BEGIN INPUT DATA
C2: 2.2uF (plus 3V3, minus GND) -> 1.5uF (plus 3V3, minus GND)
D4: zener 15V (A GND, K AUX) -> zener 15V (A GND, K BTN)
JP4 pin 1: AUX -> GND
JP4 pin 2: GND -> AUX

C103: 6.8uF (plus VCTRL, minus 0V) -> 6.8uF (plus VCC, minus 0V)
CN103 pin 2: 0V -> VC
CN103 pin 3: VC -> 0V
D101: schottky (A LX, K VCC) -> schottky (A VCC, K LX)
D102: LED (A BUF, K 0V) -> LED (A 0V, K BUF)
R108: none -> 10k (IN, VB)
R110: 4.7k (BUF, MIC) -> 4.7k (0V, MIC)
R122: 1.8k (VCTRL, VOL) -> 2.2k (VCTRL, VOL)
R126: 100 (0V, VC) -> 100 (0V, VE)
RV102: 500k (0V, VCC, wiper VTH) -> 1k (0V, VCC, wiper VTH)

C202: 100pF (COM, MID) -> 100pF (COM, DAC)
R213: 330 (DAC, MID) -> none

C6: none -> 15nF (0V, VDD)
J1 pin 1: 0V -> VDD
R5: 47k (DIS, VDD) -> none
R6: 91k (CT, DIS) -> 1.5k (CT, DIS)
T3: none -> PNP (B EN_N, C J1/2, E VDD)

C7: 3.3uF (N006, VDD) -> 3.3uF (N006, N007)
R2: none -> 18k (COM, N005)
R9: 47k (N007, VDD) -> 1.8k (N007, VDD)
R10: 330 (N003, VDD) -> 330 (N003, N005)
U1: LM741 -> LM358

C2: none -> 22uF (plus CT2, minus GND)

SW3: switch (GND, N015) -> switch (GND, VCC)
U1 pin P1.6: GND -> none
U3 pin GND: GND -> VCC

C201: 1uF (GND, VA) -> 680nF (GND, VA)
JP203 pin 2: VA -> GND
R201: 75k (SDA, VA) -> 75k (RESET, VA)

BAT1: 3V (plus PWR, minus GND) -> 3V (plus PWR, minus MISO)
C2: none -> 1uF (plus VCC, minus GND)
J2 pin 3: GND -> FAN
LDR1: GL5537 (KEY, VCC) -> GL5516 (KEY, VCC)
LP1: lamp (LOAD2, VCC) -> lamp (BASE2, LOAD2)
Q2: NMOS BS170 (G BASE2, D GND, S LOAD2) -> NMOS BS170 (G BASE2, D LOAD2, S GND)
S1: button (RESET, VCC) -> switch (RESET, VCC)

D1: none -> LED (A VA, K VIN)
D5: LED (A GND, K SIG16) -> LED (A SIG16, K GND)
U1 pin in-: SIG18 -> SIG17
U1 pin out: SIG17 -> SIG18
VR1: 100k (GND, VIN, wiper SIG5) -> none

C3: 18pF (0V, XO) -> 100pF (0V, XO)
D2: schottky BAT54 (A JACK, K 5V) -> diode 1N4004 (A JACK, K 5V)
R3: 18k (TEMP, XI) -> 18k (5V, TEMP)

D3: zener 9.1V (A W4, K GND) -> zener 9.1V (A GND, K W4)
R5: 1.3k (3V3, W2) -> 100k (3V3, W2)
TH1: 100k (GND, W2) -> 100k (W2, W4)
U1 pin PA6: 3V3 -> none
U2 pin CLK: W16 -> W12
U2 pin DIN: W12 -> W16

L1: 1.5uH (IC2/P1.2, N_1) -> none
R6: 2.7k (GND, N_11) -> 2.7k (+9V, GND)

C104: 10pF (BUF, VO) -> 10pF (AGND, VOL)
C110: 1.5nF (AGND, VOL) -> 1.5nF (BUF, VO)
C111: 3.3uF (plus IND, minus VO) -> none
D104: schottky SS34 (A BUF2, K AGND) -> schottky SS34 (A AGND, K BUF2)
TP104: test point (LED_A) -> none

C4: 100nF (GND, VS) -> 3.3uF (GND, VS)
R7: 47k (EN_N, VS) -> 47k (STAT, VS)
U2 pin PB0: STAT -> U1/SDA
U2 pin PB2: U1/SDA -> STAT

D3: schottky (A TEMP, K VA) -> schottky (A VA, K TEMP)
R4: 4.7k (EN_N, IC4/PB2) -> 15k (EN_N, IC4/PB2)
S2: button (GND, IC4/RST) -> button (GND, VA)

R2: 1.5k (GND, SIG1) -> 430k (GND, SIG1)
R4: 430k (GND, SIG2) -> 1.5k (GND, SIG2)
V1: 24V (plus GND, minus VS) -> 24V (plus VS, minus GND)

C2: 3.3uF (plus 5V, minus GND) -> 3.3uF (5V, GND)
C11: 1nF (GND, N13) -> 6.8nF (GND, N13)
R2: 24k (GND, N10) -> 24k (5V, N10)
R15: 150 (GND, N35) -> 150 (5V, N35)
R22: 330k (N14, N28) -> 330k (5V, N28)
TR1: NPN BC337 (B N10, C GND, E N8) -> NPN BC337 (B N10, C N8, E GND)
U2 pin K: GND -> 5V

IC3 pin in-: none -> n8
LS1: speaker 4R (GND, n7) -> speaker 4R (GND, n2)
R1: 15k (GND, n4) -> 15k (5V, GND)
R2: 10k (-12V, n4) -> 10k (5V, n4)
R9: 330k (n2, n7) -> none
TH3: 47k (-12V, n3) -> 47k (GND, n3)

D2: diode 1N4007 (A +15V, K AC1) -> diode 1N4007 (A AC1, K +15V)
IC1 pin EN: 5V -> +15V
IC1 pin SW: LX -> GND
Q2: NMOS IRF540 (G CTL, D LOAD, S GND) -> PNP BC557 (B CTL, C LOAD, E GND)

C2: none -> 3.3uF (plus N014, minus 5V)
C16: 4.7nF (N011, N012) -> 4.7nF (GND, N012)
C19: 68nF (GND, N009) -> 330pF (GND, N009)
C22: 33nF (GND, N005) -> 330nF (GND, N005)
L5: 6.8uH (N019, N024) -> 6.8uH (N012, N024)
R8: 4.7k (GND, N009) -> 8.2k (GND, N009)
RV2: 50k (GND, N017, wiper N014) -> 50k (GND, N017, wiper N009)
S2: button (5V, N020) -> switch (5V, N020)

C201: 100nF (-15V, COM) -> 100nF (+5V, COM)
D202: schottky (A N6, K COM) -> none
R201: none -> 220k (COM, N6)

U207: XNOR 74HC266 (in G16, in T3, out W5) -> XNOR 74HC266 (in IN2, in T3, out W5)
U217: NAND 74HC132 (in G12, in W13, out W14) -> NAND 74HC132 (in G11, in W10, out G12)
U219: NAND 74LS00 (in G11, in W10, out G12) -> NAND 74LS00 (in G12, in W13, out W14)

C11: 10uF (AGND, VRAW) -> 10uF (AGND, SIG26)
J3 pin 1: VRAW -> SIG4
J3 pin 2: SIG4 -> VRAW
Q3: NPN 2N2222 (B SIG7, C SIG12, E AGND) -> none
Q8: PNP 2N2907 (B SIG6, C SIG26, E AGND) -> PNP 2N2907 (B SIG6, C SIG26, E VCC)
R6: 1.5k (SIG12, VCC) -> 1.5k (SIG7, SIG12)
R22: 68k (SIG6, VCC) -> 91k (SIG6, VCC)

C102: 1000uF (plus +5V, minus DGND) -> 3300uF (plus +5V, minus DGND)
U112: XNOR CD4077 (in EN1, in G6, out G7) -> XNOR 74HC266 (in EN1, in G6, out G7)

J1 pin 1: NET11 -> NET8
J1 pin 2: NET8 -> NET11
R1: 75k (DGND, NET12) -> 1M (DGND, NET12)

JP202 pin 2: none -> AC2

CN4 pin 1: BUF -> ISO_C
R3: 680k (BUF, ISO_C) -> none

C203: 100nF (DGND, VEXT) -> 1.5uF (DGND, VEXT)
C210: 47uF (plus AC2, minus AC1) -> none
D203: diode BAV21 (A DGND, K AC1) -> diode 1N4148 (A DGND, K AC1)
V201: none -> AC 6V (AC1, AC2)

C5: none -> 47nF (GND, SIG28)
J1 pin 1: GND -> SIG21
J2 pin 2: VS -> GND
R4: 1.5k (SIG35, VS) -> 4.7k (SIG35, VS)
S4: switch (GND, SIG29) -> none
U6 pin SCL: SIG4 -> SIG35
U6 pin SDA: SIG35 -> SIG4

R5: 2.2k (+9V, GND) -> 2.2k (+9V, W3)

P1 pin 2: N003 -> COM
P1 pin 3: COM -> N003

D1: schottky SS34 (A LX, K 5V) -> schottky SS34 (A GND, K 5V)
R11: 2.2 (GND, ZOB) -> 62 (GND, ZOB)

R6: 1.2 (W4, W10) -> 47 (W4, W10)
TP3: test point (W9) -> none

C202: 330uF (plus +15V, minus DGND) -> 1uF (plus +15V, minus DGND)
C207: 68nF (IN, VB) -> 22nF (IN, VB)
END INPUT DATA
TASK DETAILS:
Above are some records; copy exactly the lines from the one with "R5: 1.3k (3V3, W2) -> 100k (3V3, W2)" through the one with "R4: 4.7k (EN_N, IC4/PB2)", both included, and no others.

WRITTEN ANSWER:
R5: 1.3k (3V3, W2) -> 100k (3V3, W2)
TH1: 100k (GND, W2) -> 100k (W2, W4)
U1 pin PA6: 3V3 -> none
U2 pin CLK: W16 -> W12
U2 pin DIN: W12 -> W16

L1: 1.5uH (IC2/P1.2, N_1) -> none
R6: 2.7k (GND, N_11) -> 2.7k (+9V, GND)

C104: 10pF (BUF, VO) -> 10pF (AGND, VOL)
C110: 1.5nF (AGND, VOL) -> 1.5nF (BUF, VO)
C111: 3.3uF (plus IND, minus VO) -> none
D104: schottky SS34 (A BUF2, K AGND) -> schottky SS34 (A AGND, K BUF2)
TP104: test point (LED_A) -> none

C4: 100nF (GND, VS) -> 3.3uF (GND, VS)
R7: 47k (EN_N, VS) -> 47k (STAT, VS)
U2 pin PB0: STAT -> U1/SDA
U2 pin PB2: U1/SDA -> STAT

D3: schottky (A TEMP, K VA) -> schottky (A VA, K TEMP)
R4: 4.7k (EN_N, IC4/PB2) -> 15k (EN_N, IC4/PB2)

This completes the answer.